▶ _Task goal_
Please print the entries below exactly, from the line with "black vase: 0 -> 4" through the line with "red strawberry: 4 -> 6", including both of those lines and leaving out all others.

▶ _Extracted records_

_ _ _

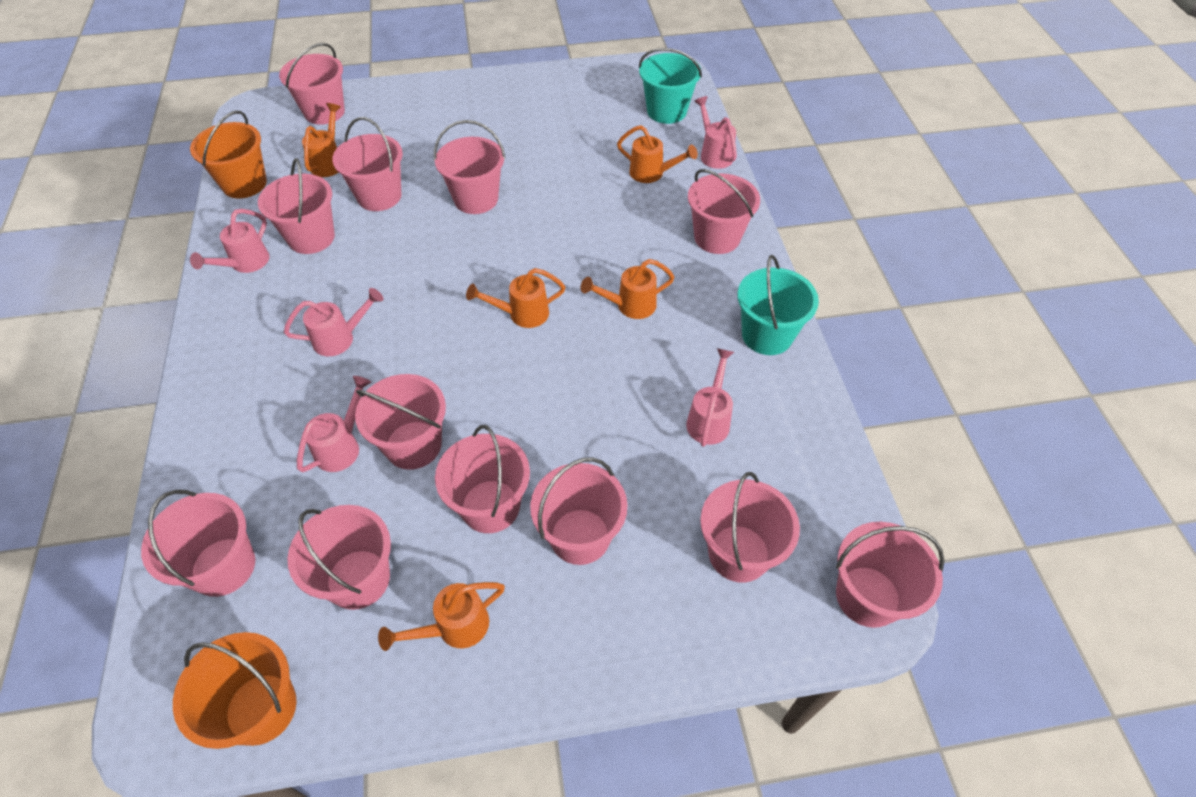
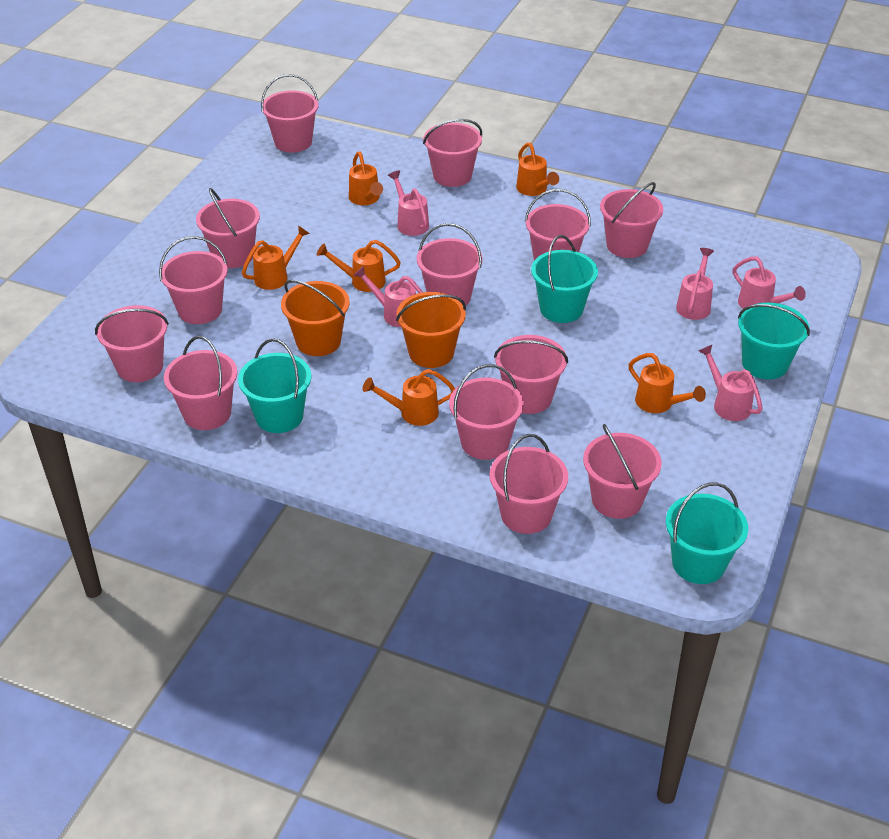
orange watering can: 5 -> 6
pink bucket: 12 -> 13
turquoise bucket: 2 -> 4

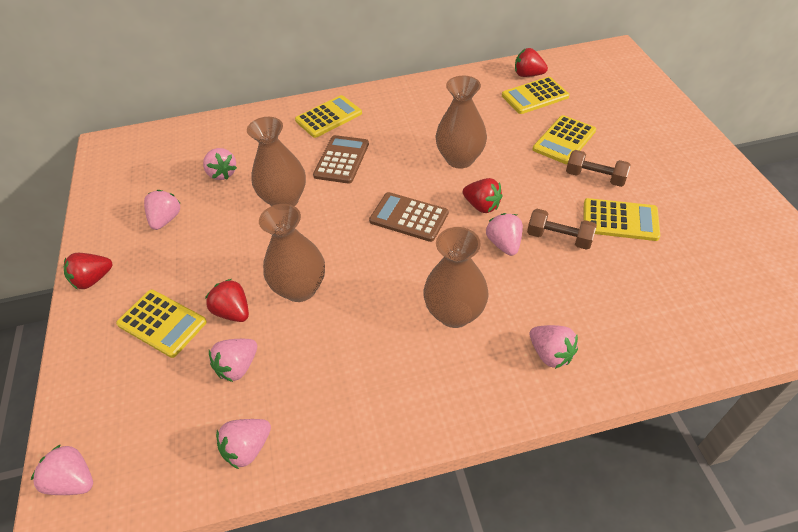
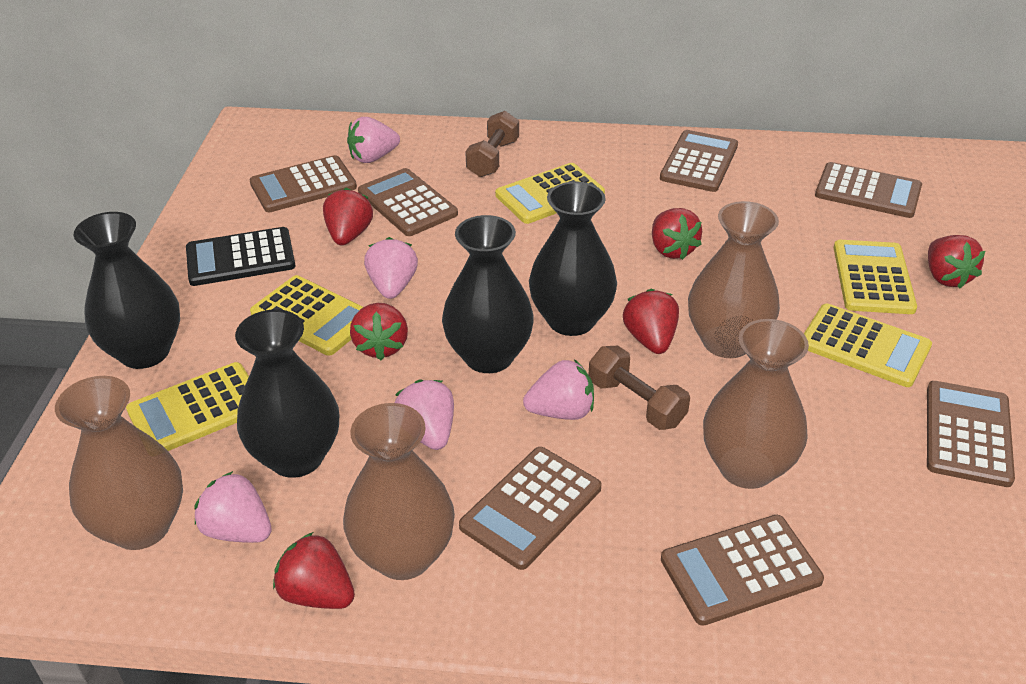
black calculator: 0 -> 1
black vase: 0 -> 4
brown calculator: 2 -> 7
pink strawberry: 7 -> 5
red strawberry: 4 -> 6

_ _ _

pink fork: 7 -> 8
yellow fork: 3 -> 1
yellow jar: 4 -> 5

_ _ _

▶ _Expected output_
black vase: 0 -> 4
brown calculator: 2 -> 7
pink strawberry: 7 -> 5
red strawberry: 4 -> 6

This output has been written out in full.